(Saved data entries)
** start **

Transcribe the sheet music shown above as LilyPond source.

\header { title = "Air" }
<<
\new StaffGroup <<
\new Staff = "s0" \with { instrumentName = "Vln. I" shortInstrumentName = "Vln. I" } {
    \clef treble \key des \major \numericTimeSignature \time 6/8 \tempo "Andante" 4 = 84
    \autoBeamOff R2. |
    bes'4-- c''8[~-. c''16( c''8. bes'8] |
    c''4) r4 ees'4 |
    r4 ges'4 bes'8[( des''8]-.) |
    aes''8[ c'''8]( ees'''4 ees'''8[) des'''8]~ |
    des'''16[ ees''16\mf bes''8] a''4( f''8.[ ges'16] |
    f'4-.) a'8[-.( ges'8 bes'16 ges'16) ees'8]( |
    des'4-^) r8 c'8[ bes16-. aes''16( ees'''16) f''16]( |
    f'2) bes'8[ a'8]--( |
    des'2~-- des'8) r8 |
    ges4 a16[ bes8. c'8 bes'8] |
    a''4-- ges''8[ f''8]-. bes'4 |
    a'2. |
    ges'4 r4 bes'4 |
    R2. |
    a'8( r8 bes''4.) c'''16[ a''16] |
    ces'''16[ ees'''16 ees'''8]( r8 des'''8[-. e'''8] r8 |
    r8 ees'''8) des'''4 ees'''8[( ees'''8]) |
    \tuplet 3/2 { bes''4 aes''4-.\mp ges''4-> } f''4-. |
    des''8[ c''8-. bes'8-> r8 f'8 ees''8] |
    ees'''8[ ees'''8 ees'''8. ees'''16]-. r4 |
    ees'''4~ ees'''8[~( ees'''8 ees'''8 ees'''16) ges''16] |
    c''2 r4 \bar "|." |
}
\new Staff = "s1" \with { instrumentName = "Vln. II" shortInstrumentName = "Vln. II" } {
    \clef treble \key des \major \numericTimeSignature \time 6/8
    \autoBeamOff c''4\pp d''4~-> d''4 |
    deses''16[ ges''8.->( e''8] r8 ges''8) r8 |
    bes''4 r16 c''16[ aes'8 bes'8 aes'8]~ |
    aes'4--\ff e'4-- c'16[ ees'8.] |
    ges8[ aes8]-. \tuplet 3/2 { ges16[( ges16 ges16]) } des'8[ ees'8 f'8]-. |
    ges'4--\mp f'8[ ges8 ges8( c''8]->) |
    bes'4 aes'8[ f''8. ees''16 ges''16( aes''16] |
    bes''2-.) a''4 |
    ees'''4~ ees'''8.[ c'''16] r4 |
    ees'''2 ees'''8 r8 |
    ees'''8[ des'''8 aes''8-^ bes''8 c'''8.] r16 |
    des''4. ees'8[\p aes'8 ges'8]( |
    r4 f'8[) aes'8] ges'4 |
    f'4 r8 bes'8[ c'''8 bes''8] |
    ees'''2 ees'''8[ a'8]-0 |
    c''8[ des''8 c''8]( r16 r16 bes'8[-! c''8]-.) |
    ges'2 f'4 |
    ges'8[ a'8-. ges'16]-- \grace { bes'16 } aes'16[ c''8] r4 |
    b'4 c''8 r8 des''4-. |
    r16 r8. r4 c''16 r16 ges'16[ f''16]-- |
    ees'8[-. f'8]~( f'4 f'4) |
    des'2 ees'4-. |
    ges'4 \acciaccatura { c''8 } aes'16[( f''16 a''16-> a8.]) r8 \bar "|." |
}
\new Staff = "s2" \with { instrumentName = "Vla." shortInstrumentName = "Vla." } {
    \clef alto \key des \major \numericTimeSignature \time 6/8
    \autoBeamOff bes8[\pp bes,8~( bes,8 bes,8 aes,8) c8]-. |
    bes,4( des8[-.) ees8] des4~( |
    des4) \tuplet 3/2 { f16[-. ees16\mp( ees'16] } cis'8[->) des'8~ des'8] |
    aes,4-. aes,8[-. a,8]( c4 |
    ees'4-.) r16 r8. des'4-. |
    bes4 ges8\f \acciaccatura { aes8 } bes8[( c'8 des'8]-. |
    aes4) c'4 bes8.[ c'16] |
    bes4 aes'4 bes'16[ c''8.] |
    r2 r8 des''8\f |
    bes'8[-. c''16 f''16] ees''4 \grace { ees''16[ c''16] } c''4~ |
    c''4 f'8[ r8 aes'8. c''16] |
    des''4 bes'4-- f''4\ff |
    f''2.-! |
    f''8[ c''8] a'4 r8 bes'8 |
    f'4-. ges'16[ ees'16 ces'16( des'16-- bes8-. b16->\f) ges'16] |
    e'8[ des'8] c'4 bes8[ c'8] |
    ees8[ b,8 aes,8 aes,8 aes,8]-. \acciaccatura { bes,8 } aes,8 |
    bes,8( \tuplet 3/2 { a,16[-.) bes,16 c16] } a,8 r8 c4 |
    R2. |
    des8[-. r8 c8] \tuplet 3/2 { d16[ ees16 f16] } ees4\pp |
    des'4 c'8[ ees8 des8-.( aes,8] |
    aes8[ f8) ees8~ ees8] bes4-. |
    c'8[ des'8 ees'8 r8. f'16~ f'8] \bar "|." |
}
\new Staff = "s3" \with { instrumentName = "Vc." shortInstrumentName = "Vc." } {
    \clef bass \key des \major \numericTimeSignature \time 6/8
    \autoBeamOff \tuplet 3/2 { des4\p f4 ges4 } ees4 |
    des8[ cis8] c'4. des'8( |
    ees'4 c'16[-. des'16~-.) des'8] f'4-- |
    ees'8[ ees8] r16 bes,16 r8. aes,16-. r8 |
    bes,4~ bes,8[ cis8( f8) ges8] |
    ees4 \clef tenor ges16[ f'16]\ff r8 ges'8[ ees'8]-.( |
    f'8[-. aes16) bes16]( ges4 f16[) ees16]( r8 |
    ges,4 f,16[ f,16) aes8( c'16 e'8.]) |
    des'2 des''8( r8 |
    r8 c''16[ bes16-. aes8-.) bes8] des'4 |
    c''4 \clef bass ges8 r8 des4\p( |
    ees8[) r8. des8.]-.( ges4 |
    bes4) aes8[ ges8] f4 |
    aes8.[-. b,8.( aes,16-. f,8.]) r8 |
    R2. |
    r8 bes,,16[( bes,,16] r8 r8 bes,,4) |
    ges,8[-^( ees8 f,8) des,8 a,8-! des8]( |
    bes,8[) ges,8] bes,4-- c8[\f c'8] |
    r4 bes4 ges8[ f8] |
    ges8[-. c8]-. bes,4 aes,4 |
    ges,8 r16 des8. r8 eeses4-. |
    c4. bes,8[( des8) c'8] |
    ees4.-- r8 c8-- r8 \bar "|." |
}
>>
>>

** end **

Pick out every row above that contains the string "time", matching case exactly, and copy each one out in full.

■ TASK SOLUTION:
    \clef treble \key des \major \numericTimeSignature \time 6/8 \tempo "Andante" 4 = 84
    \clef treble \key des \major \numericTimeSignature \time 6/8
    \clef alto \key des \major \numericTimeSignature \time 6/8
    \clef bass \key des \major \numericTimeSignature \time 6/8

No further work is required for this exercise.